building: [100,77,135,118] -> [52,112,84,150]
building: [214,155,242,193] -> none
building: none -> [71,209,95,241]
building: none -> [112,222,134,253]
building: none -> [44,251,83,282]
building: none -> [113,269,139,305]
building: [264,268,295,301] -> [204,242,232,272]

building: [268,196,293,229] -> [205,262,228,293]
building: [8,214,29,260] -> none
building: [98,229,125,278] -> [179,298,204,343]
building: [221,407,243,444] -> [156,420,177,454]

...

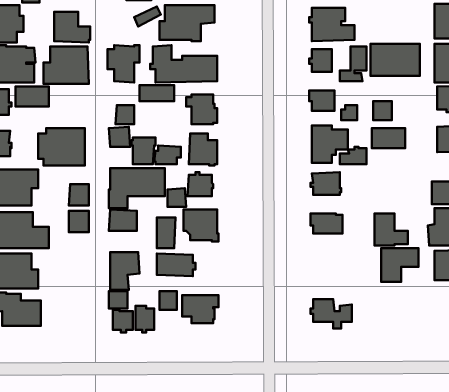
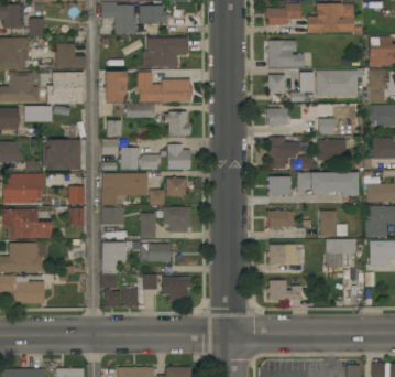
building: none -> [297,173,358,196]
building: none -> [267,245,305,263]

▶ Instruction: Could you reproduce, exactly, every line above from the line with "building: none -> [44,251,83,282]" to the line with "building: [221,407,243,444] ->", and no other line? Both ends count.

▶ Answer for the task:
building: none -> [44,251,83,282]
building: none -> [113,269,139,305]
building: [264,268,295,301] -> [204,242,232,272]

building: [268,196,293,229] -> [205,262,228,293]
building: [8,214,29,260] -> none
building: [98,229,125,278] -> [179,298,204,343]
building: [221,407,243,444] -> [156,420,177,454]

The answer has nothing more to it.